WORK REQUIRED —
Your job is to transcribe all the records that follow, excluding any pictures.

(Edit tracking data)
*****

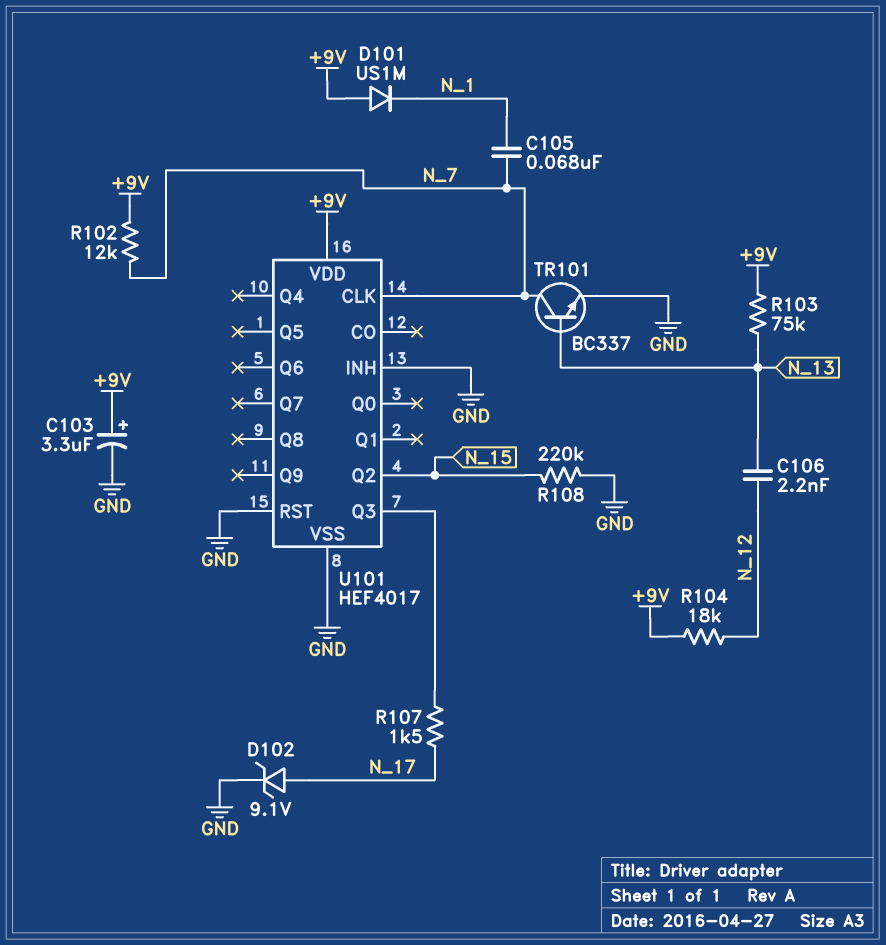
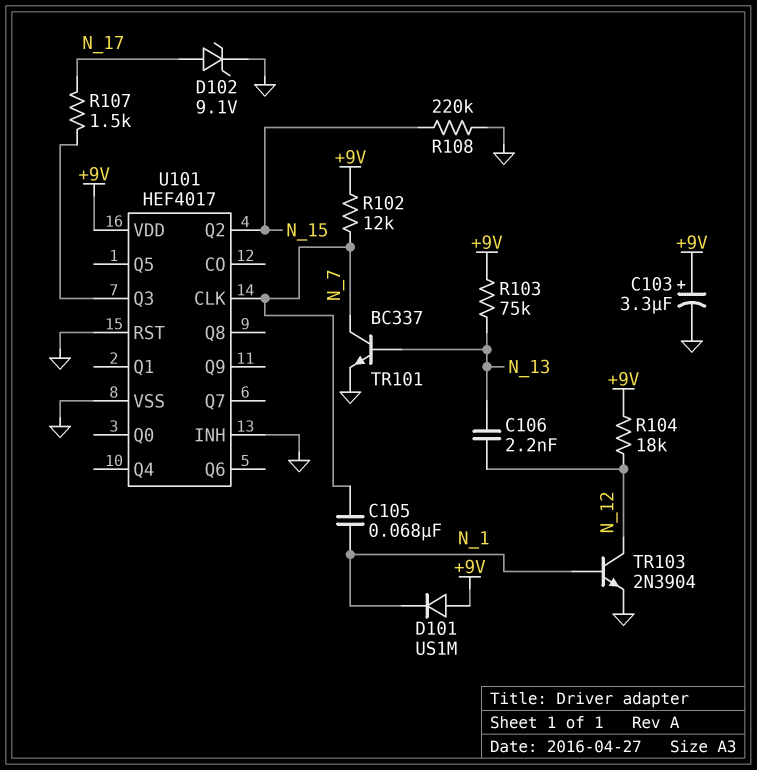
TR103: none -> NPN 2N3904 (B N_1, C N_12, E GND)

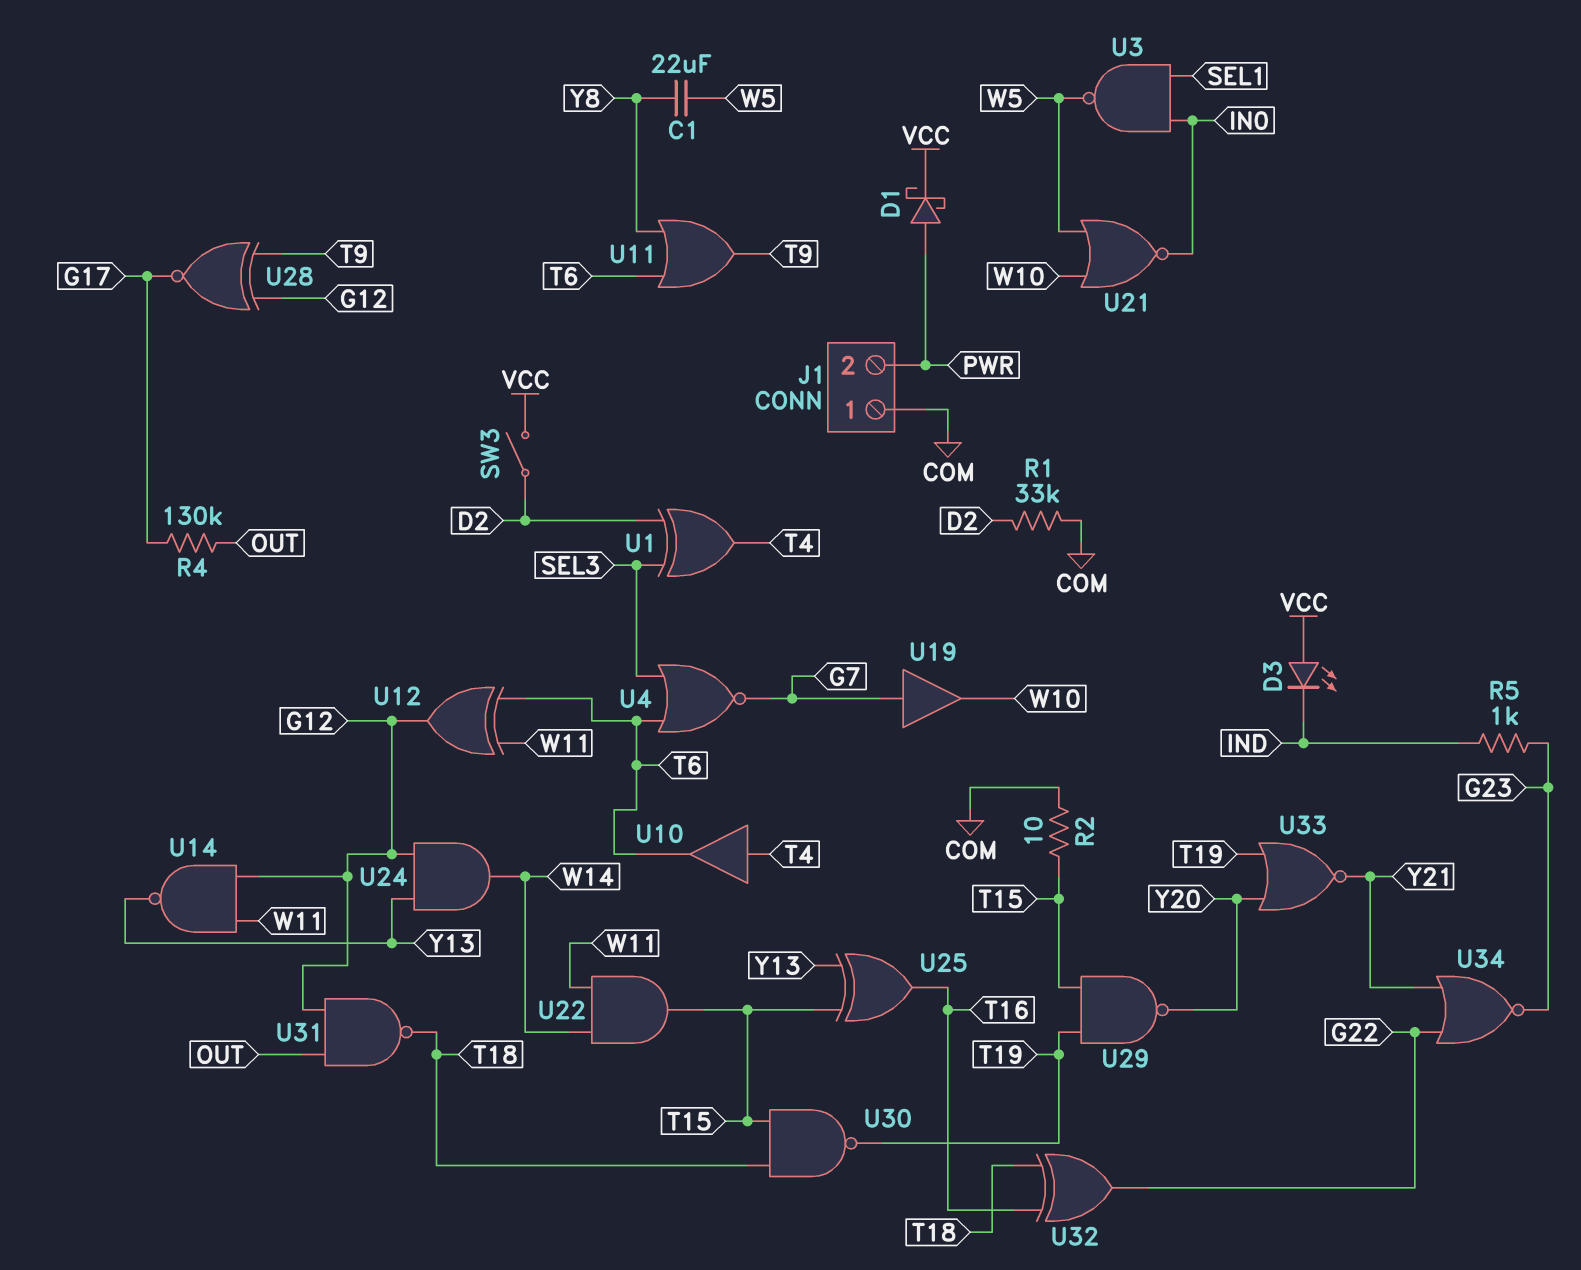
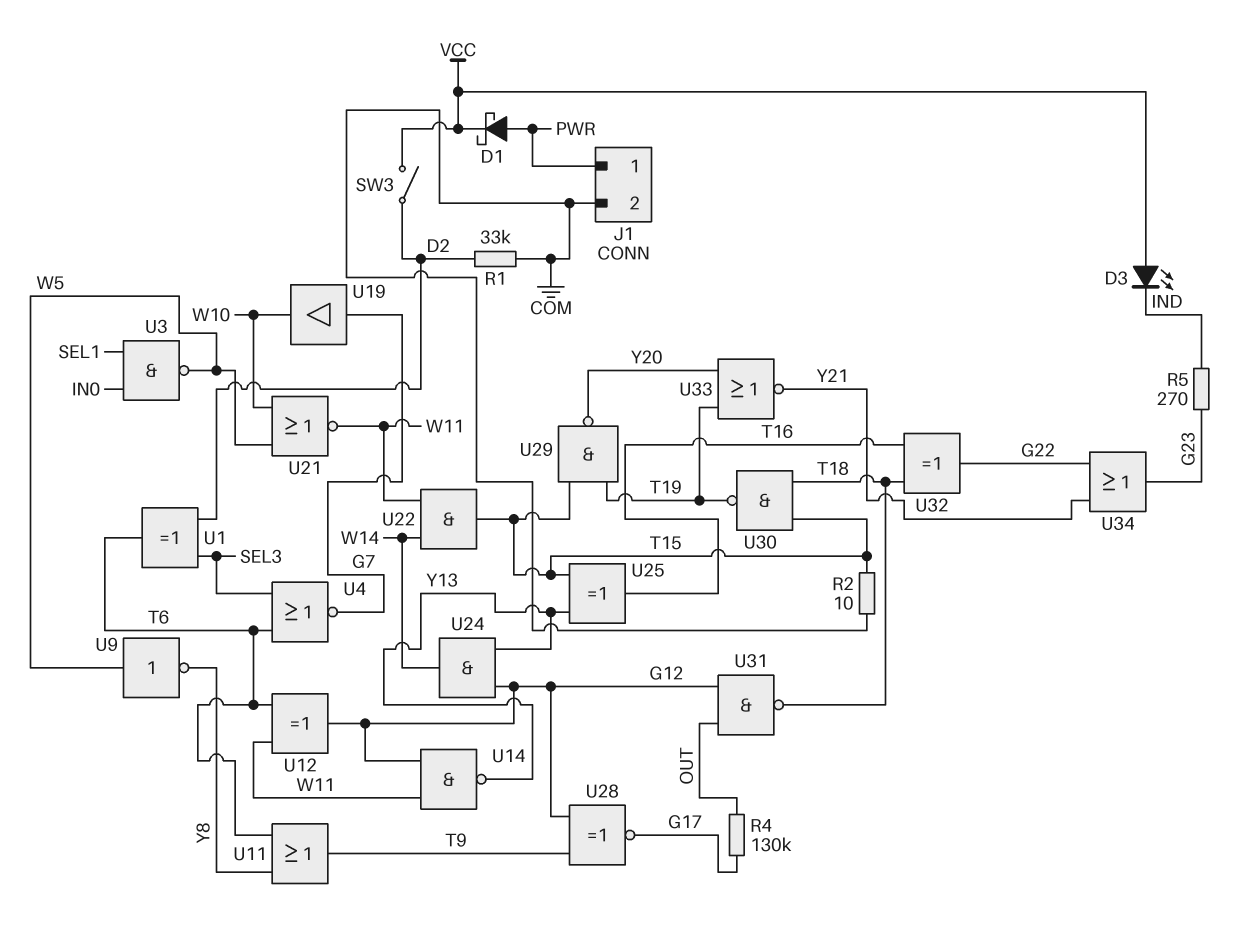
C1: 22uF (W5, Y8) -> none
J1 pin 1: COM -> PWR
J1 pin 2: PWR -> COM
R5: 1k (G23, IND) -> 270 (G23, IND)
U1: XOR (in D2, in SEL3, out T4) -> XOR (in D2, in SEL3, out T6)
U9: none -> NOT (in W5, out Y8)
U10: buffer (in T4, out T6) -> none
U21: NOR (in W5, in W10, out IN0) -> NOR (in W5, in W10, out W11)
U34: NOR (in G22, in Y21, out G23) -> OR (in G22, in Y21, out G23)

*****

TASK RESULT —
TR103: none -> NPN 2N3904 (B N_1, C N_12, E GND)

C1: 22uF (W5, Y8) -> none
J1 pin 1: COM -> PWR
J1 pin 2: PWR -> COM
R5: 1k (G23, IND) -> 270 (G23, IND)
U1: XOR (in D2, in SEL3, out T4) -> XOR (in D2, in SEL3, out T6)
U9: none -> NOT (in W5, out Y8)
U10: buffer (in T4, out T6) -> none
U21: NOR (in W5, in W10, out IN0) -> NOR (in W5, in W10, out W11)
U34: NOR (in G22, in Y21, out G23) -> OR (in G22, in Y21, out G23)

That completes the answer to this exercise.